THE PROBLEM: Down to the last line, set down the material below exactly, excluding pictures.

DATASET RECORDS:
★ ★ ★ ★ ★

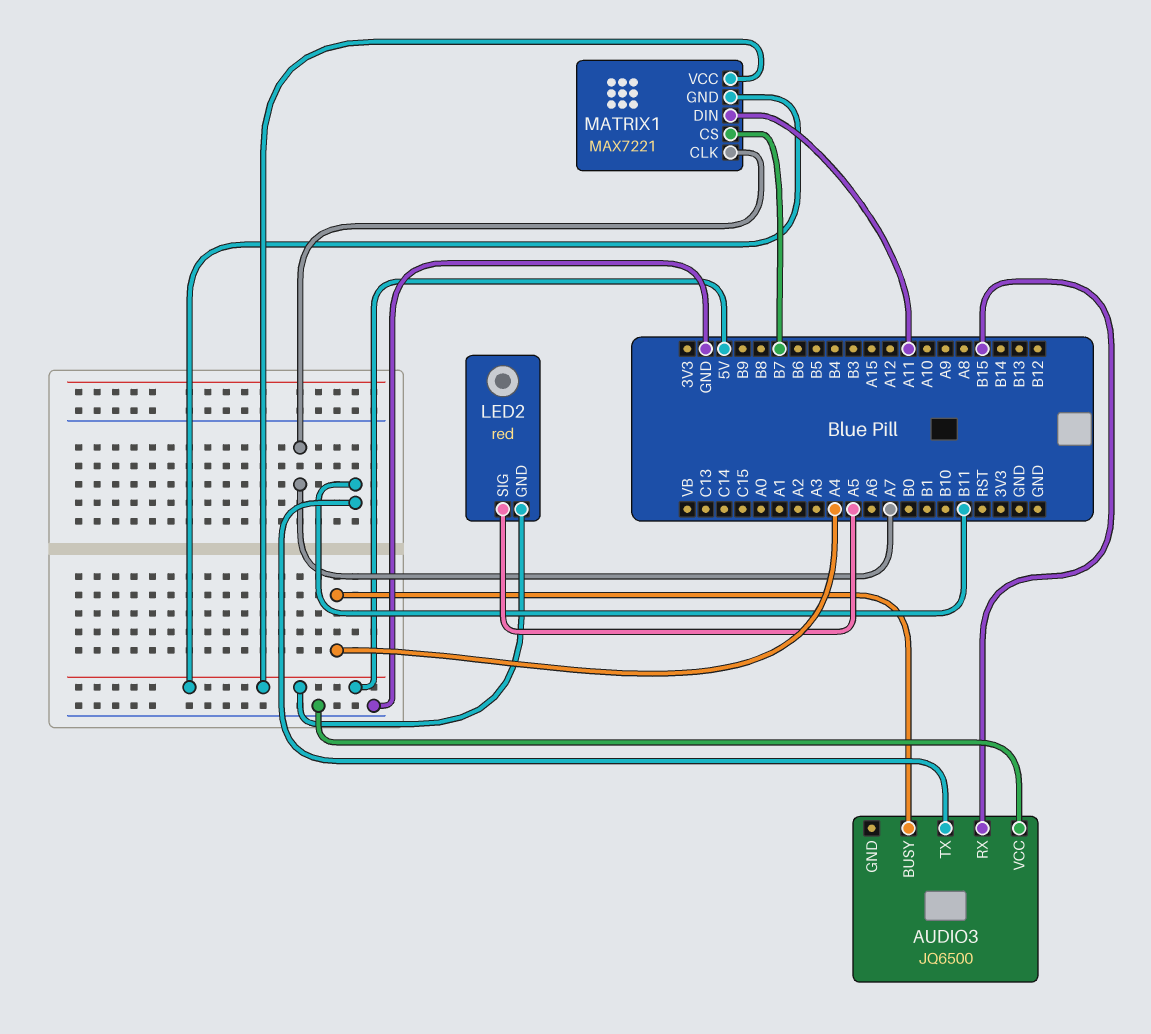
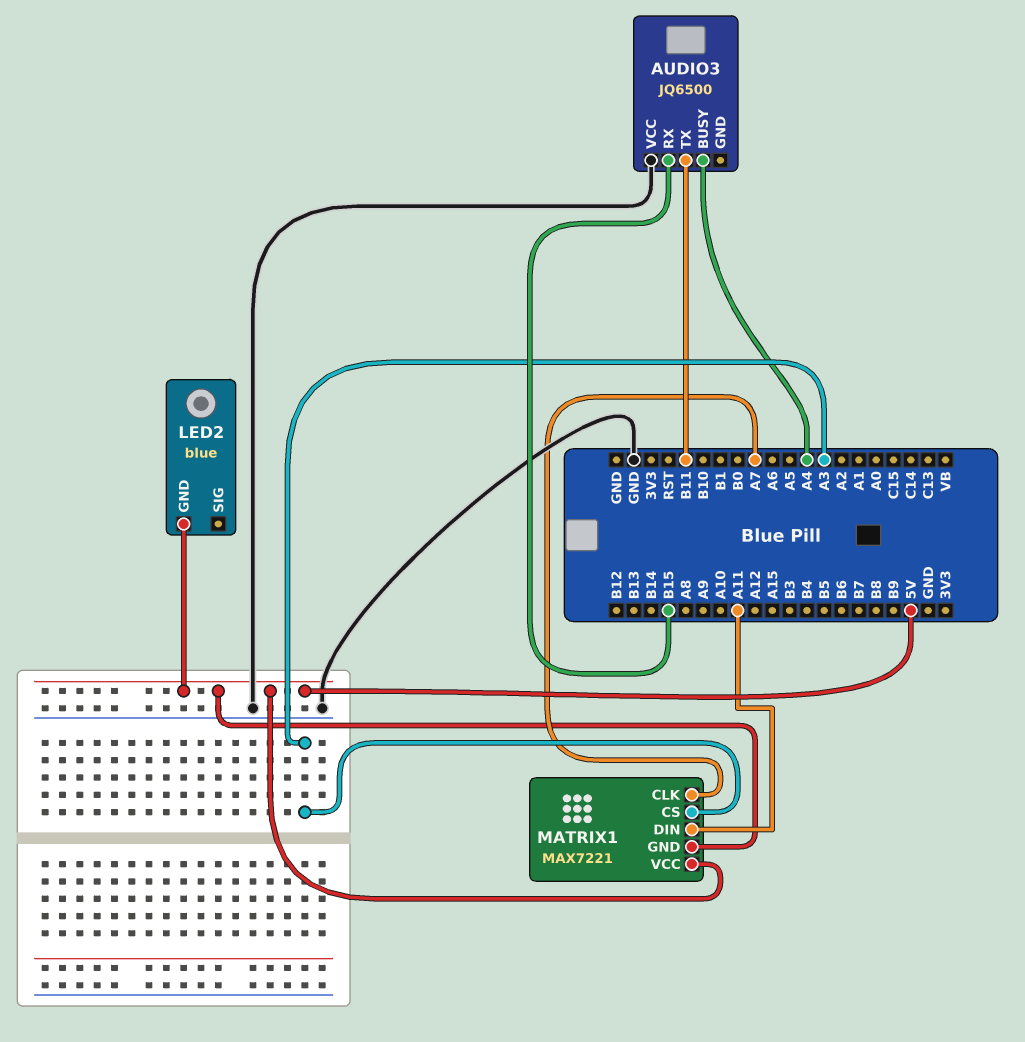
LED2: red -> blue
LED2 pin SIG: A5 -> none
MATRIX1 pin CS: B7 -> A3

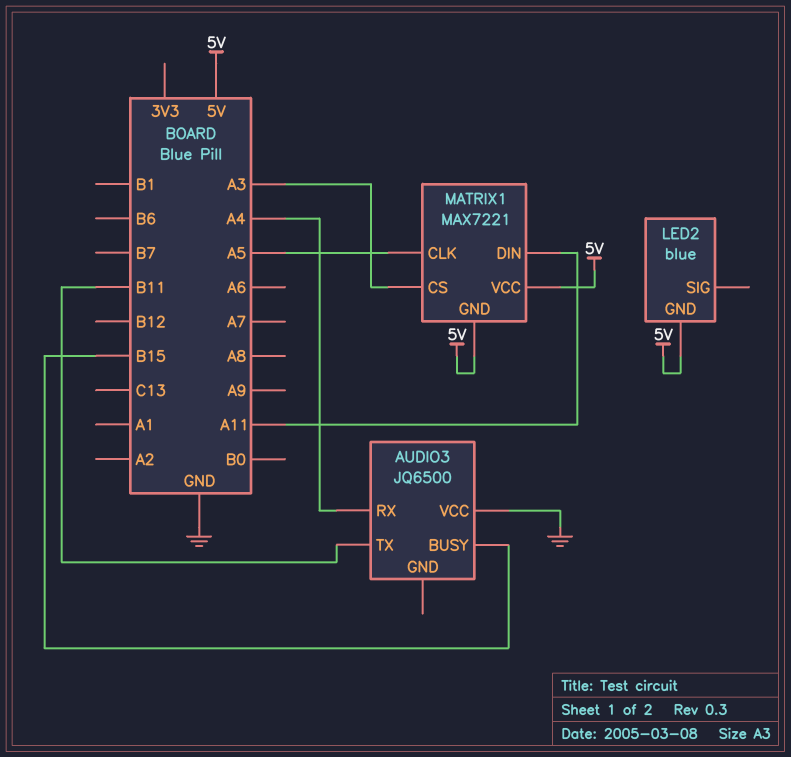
AUDIO3 pin BUSY: A4 -> B15
AUDIO3 pin RX: B15 -> A4
MATRIX1 pin CLK: A7 -> A5

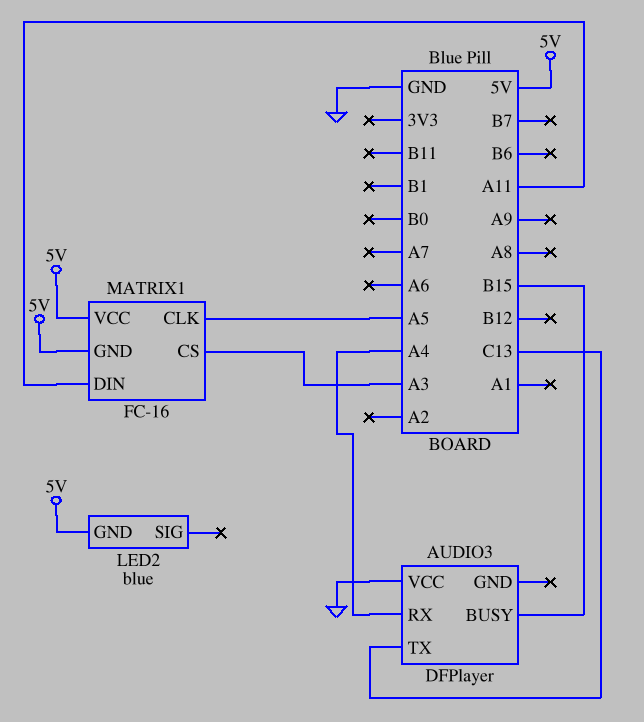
AUDIO3: JQ6500 -> DFPlayer
AUDIO3 pin TX: B11 -> C13
MATRIX1: MAX7221 -> FC-16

★ ★ ★ ★ ★

TASK RESULT:
LED2: red -> blue
LED2 pin SIG: A5 -> none
MATRIX1 pin CS: B7 -> A3

AUDIO3 pin BUSY: A4 -> B15
AUDIO3 pin RX: B15 -> A4
MATRIX1 pin CLK: A7 -> A5

AUDIO3: JQ6500 -> DFPlayer
AUDIO3 pin TX: B11 -> C13
MATRIX1: MAX7221 -> FC-16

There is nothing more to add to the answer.